>>>

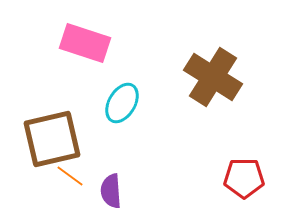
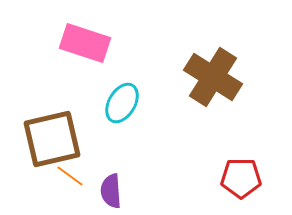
red pentagon: moved 3 px left
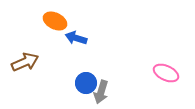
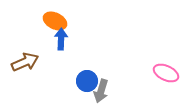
blue arrow: moved 15 px left, 1 px down; rotated 75 degrees clockwise
blue circle: moved 1 px right, 2 px up
gray arrow: moved 1 px up
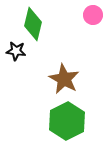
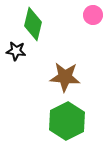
brown star: moved 1 px right, 2 px up; rotated 24 degrees counterclockwise
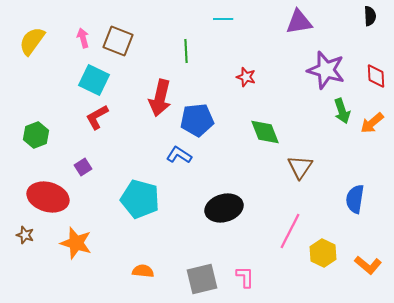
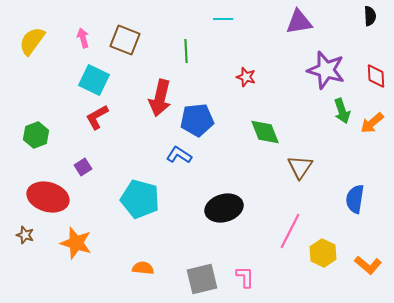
brown square: moved 7 px right, 1 px up
orange semicircle: moved 3 px up
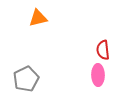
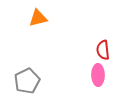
gray pentagon: moved 1 px right, 2 px down
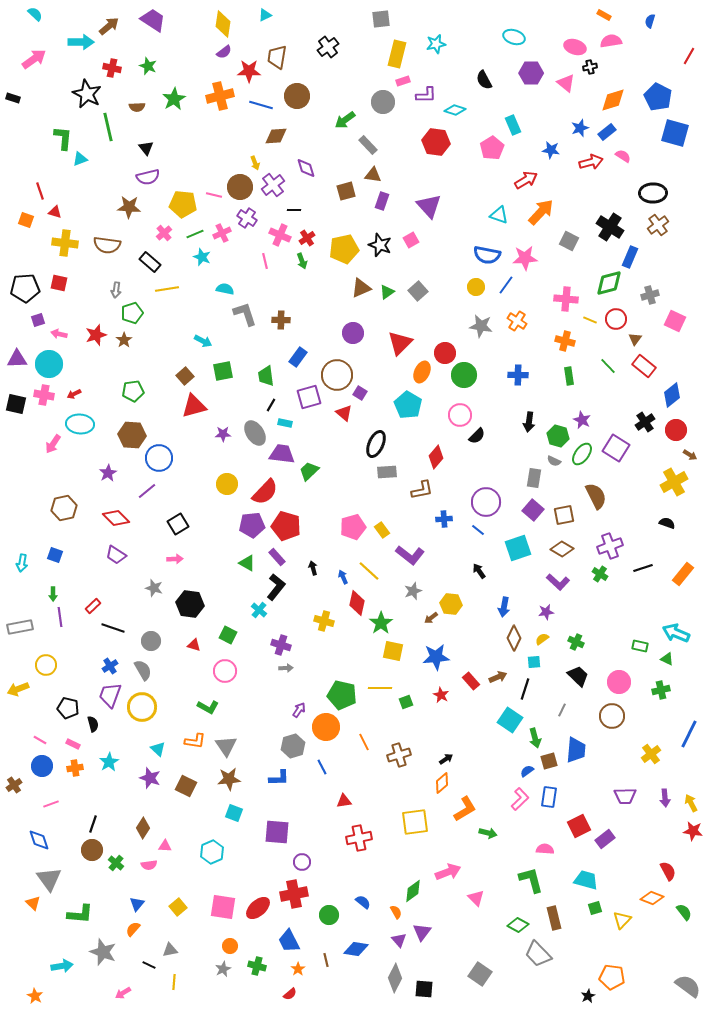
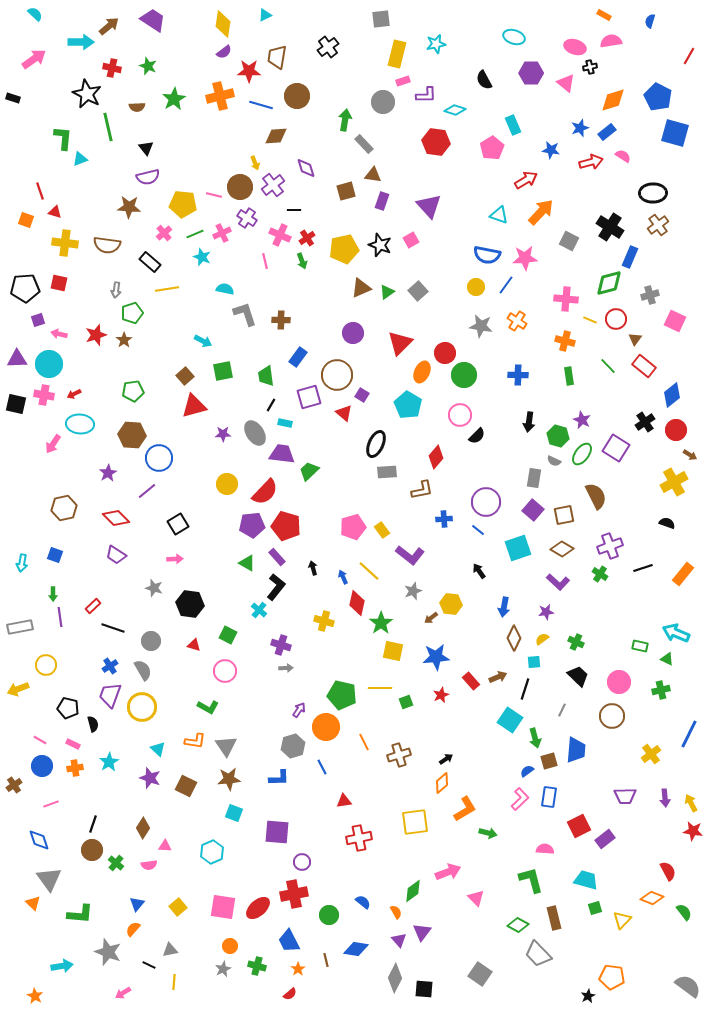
green arrow at (345, 120): rotated 135 degrees clockwise
gray rectangle at (368, 145): moved 4 px left, 1 px up
purple square at (360, 393): moved 2 px right, 2 px down
red star at (441, 695): rotated 21 degrees clockwise
gray star at (103, 952): moved 5 px right
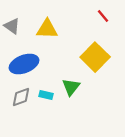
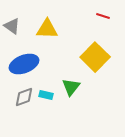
red line: rotated 32 degrees counterclockwise
gray diamond: moved 3 px right
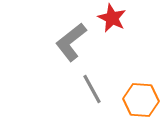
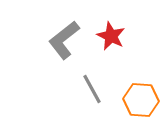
red star: moved 1 px left, 18 px down
gray L-shape: moved 7 px left, 2 px up
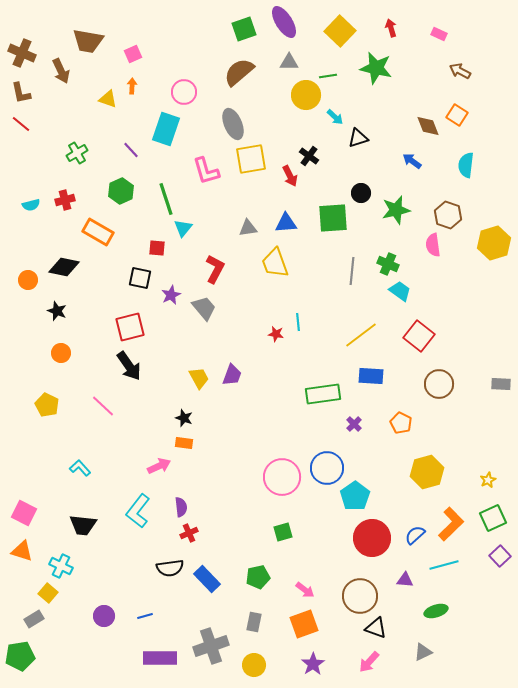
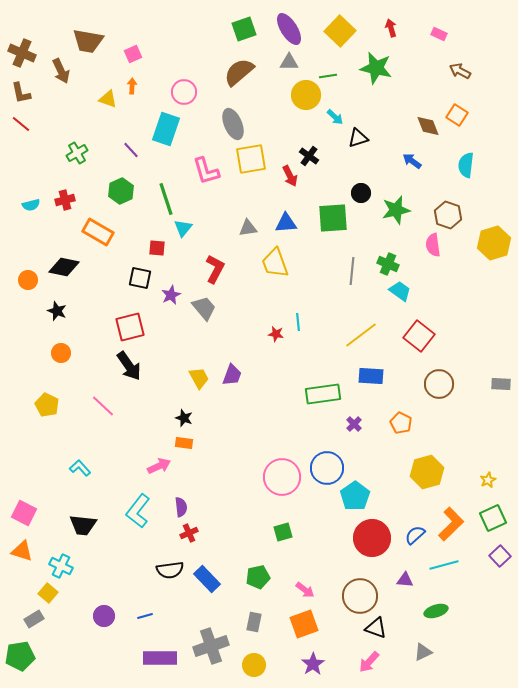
purple ellipse at (284, 22): moved 5 px right, 7 px down
black semicircle at (170, 568): moved 2 px down
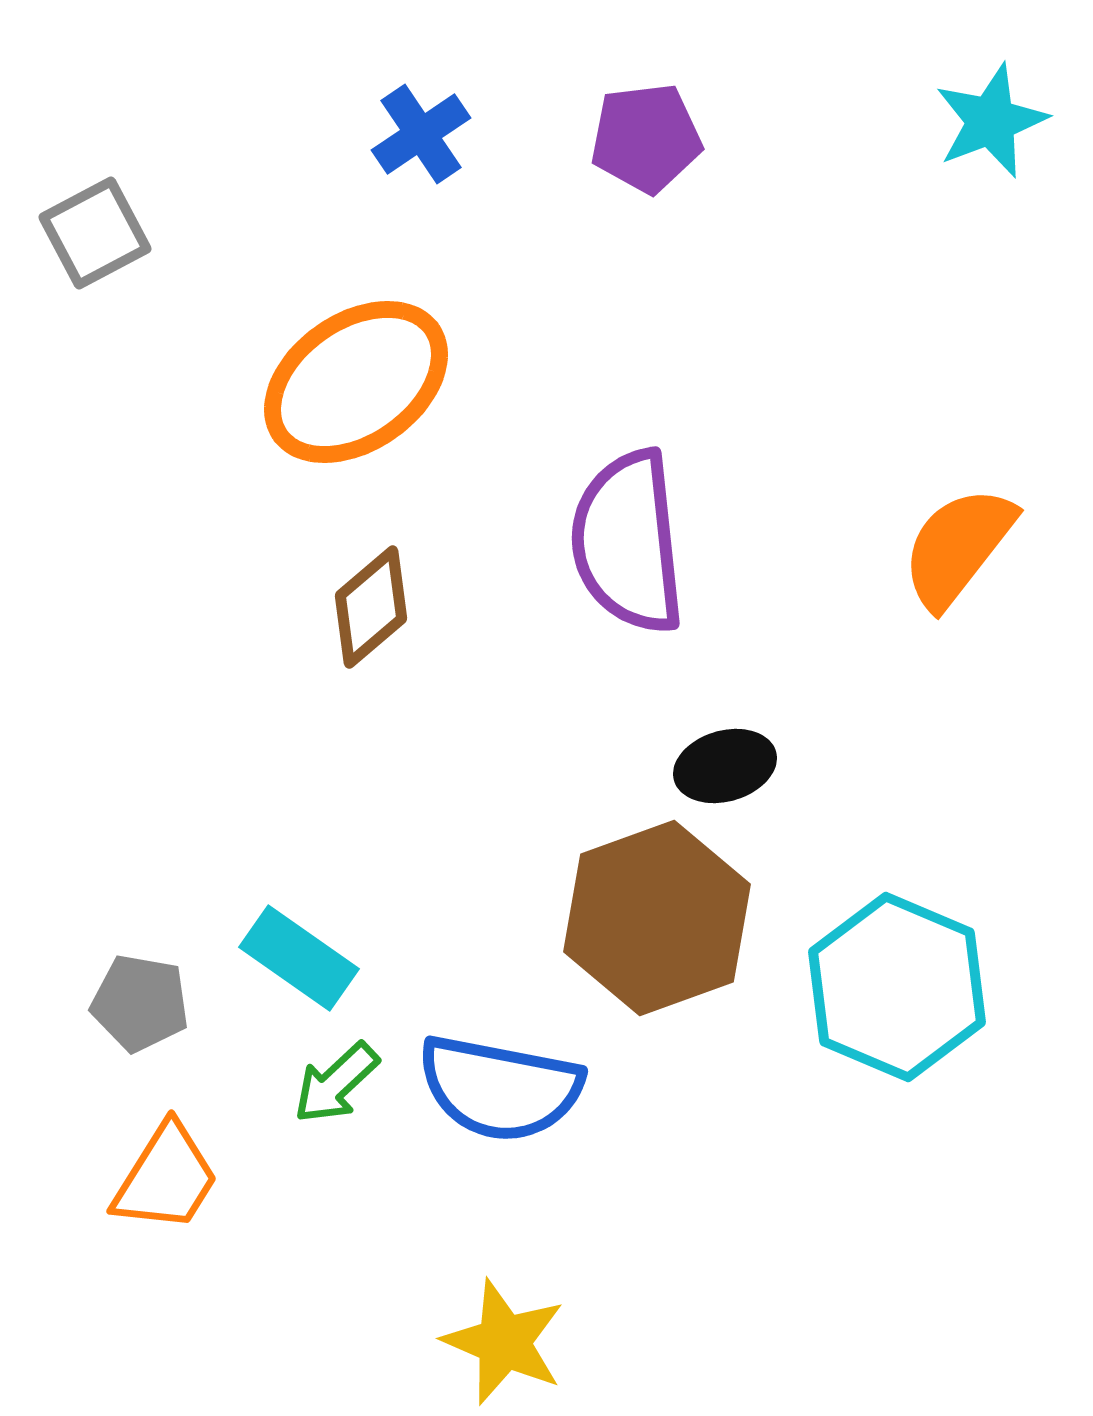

<<<

> _About this task_
Each record above is to be written out exactly; the pictures are not.

> _Output for this task_
red pentagon: moved 3 px left
blue arrow: moved 15 px left, 1 px down; rotated 75 degrees clockwise
blue circle: moved 1 px right, 2 px up
gray arrow: moved 1 px up
brown star: moved 1 px right, 2 px up; rotated 24 degrees counterclockwise
brown square: moved 7 px right, 1 px up
orange semicircle: moved 3 px up
gray pentagon: moved 1 px right, 2 px down
green arrow at (345, 120): rotated 135 degrees clockwise
gray rectangle at (368, 145): moved 4 px left, 1 px up
purple square at (360, 393): moved 2 px right, 2 px down
red star at (441, 695): rotated 21 degrees clockwise
gray star at (103, 952): moved 5 px right
red line: rotated 32 degrees counterclockwise
gray diamond: moved 3 px right
red star: moved 1 px left, 18 px down
gray L-shape: moved 7 px left, 2 px up
purple ellipse at (284, 22): moved 5 px right, 7 px down
black semicircle at (170, 568): moved 2 px down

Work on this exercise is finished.